### TASK BRIEF
Copy out every line of the data that has the word "mushroom" somewhere in it.
SUPPLIED RECORDS section start
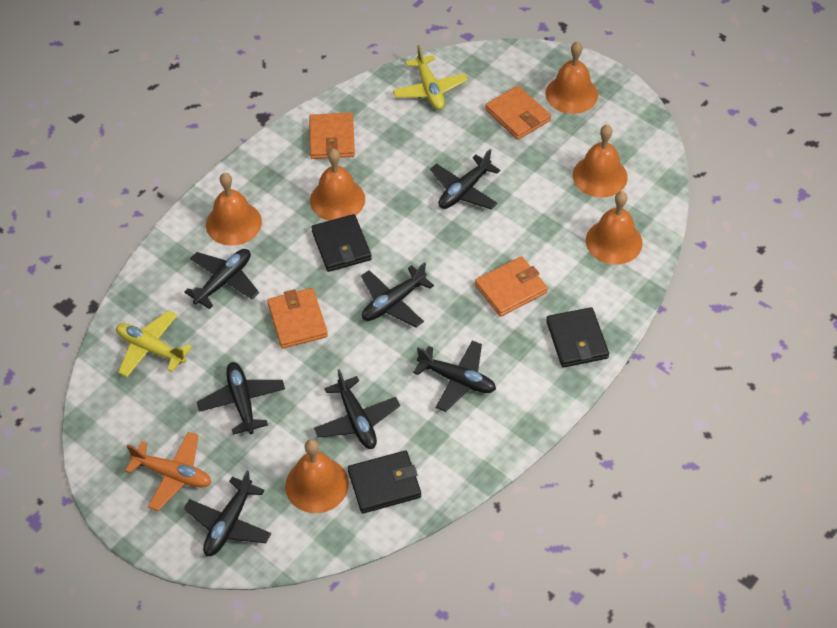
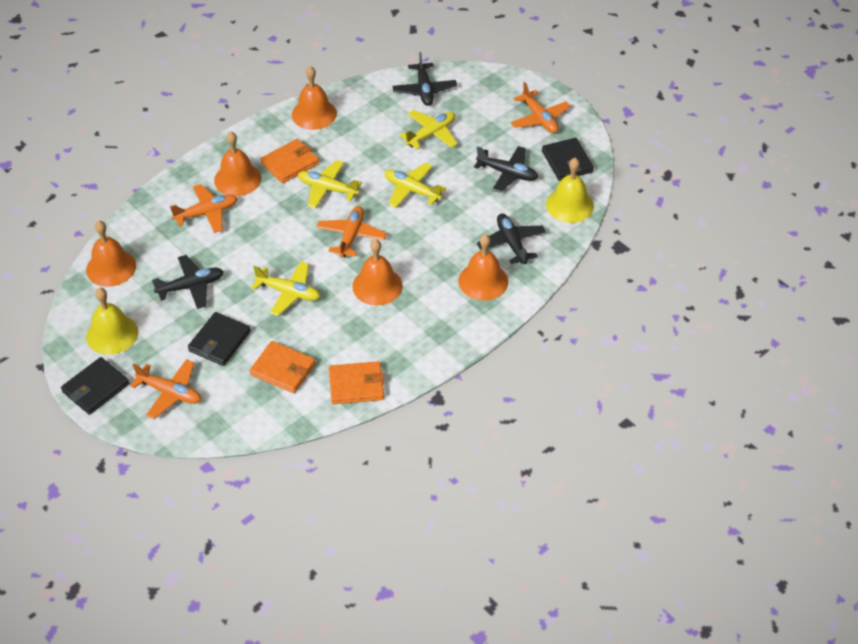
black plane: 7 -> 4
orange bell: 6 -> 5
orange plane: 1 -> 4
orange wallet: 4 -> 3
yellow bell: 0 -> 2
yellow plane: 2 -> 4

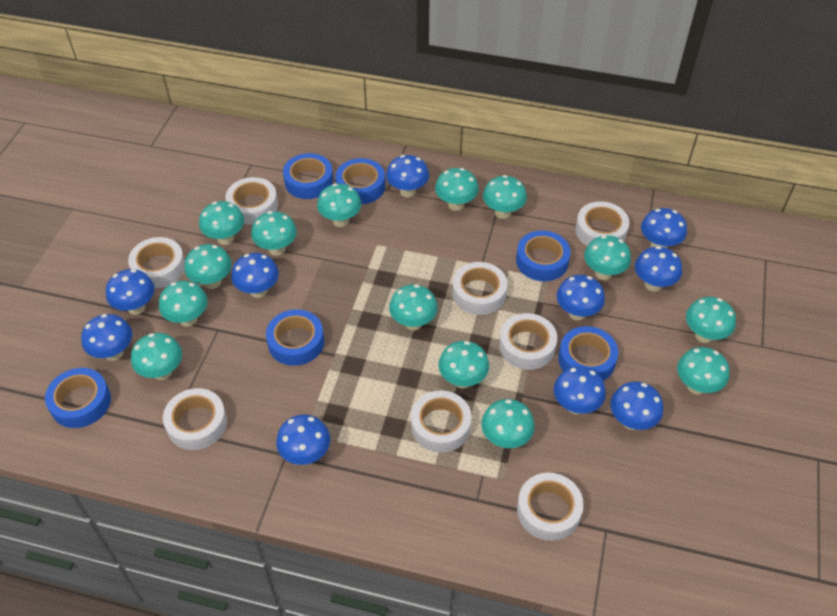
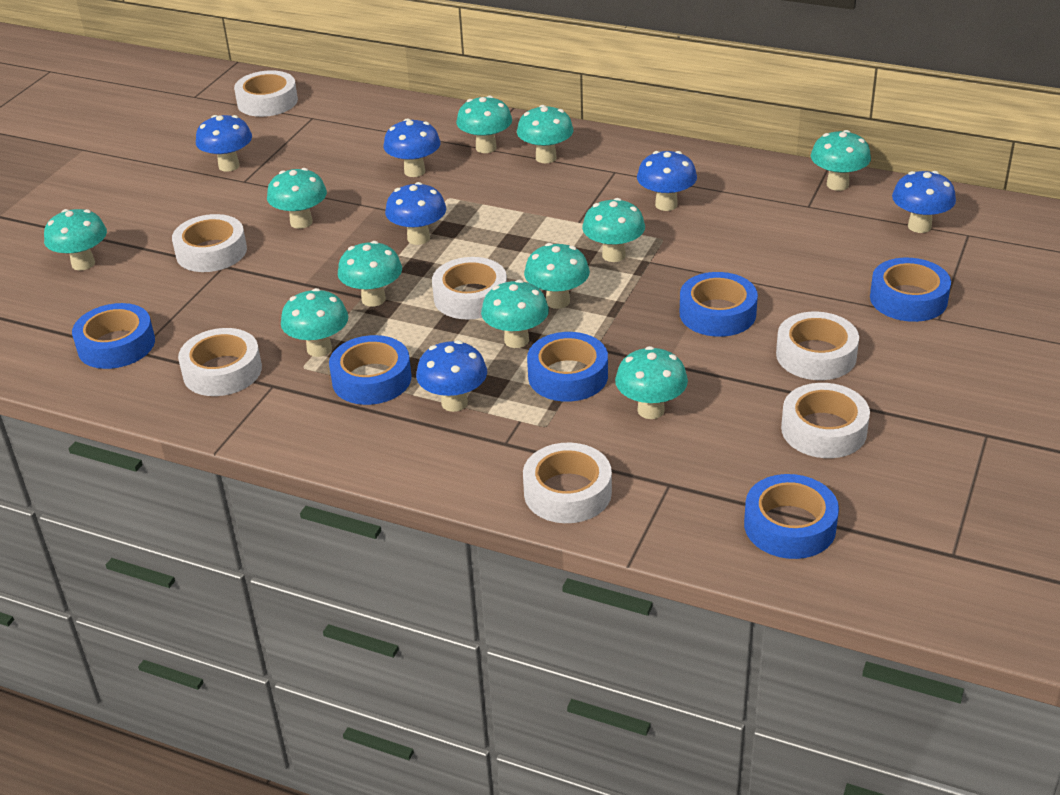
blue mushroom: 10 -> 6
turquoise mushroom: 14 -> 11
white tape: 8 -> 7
SUPPLIED RECORDS section end
SUPPLIED RECORDS section start
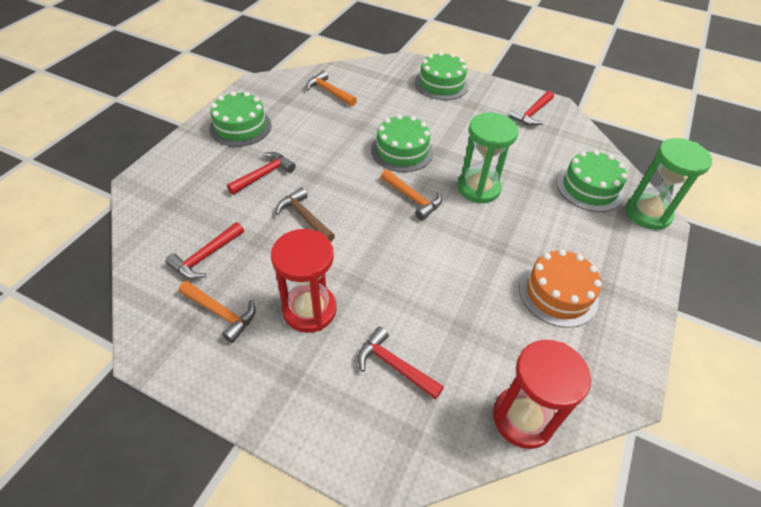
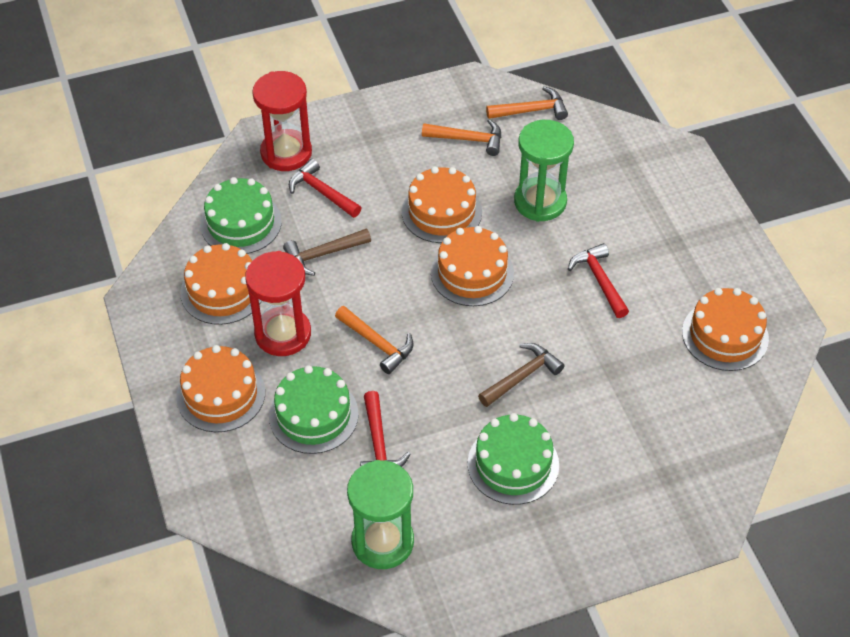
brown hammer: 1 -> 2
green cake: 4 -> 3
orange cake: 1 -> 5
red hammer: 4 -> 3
SUPPLIED RECORDS section end
### EXERCISE RESULT
blue mushroom: 10 -> 6
turquoise mushroom: 14 -> 11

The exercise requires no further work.